Stored data →
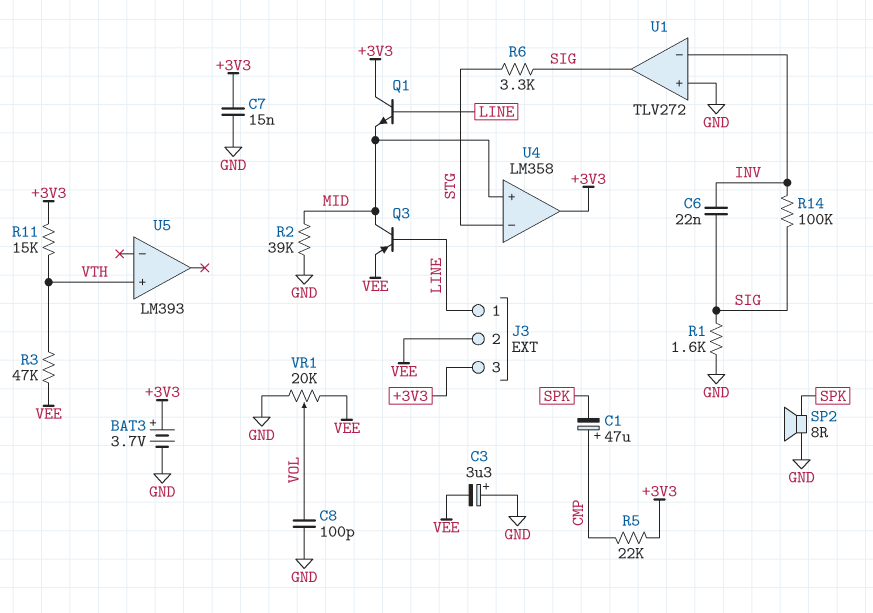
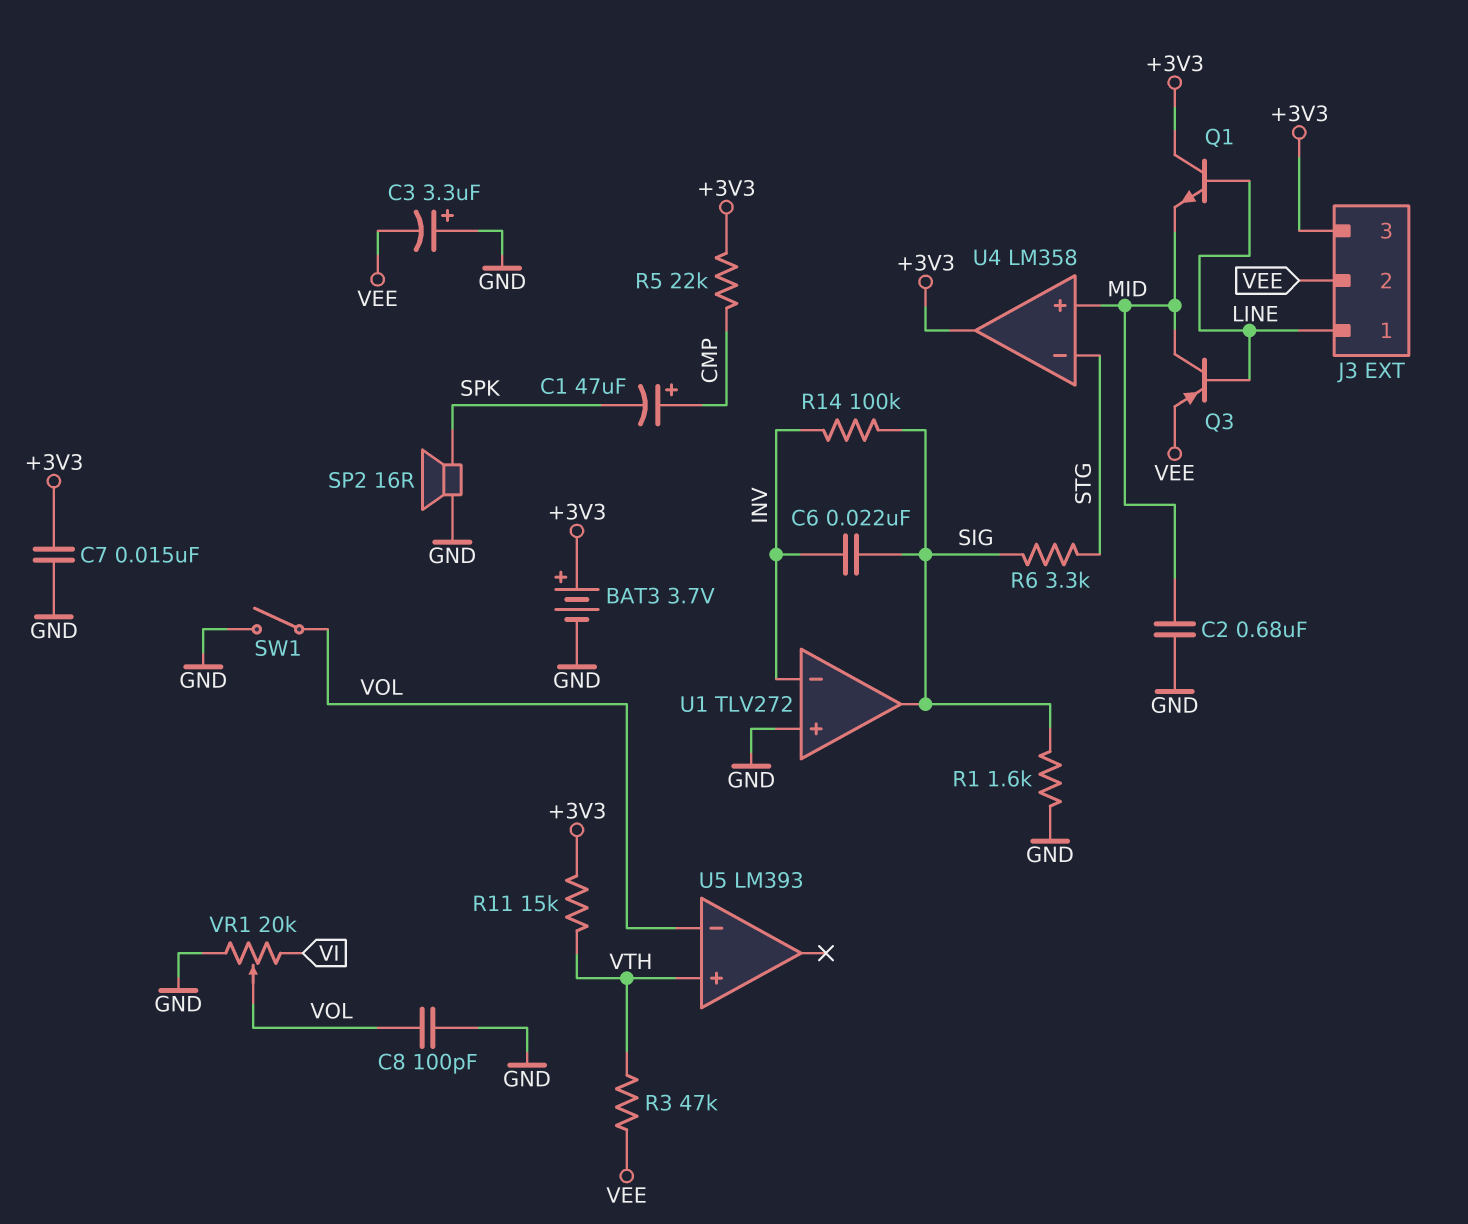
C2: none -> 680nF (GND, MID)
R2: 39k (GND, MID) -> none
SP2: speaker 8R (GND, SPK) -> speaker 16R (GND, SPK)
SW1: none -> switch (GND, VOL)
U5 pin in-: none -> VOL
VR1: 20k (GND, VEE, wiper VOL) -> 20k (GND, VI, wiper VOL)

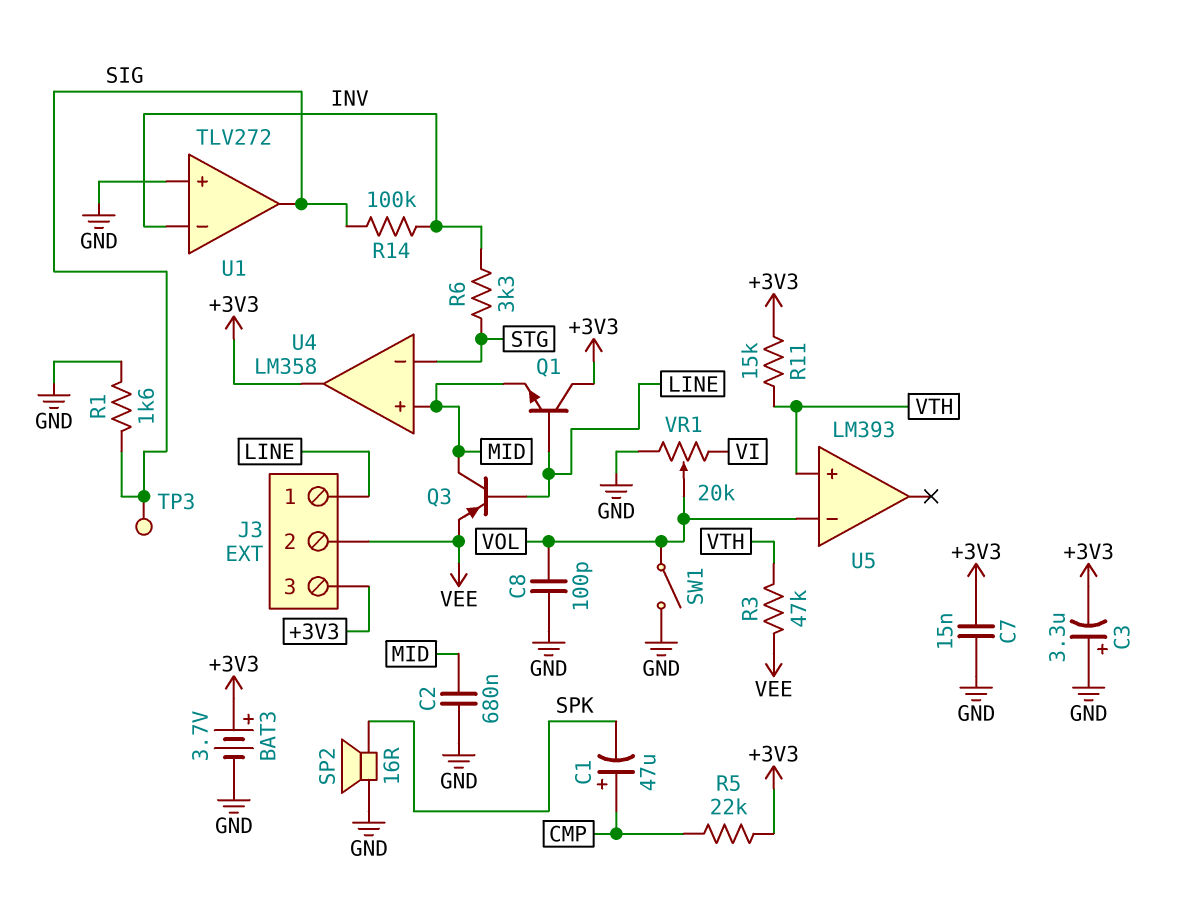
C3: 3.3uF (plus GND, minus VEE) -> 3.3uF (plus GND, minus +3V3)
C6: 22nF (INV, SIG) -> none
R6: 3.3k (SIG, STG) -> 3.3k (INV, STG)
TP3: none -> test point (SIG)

What is required → The required result is an exact copy of the lines from the line containing "VR1: 20k (GND, VEE, wiper" through the end of the entries, with every picture left out.

Answer box →
VR1: 20k (GND, VEE, wiper VOL) -> 20k (GND, VI, wiper VOL)

C3: 3.3uF (plus GND, minus VEE) -> 3.3uF (plus GND, minus +3V3)
C6: 22nF (INV, SIG) -> none
R6: 3.3k (SIG, STG) -> 3.3k (INV, STG)
TP3: none -> test point (SIG)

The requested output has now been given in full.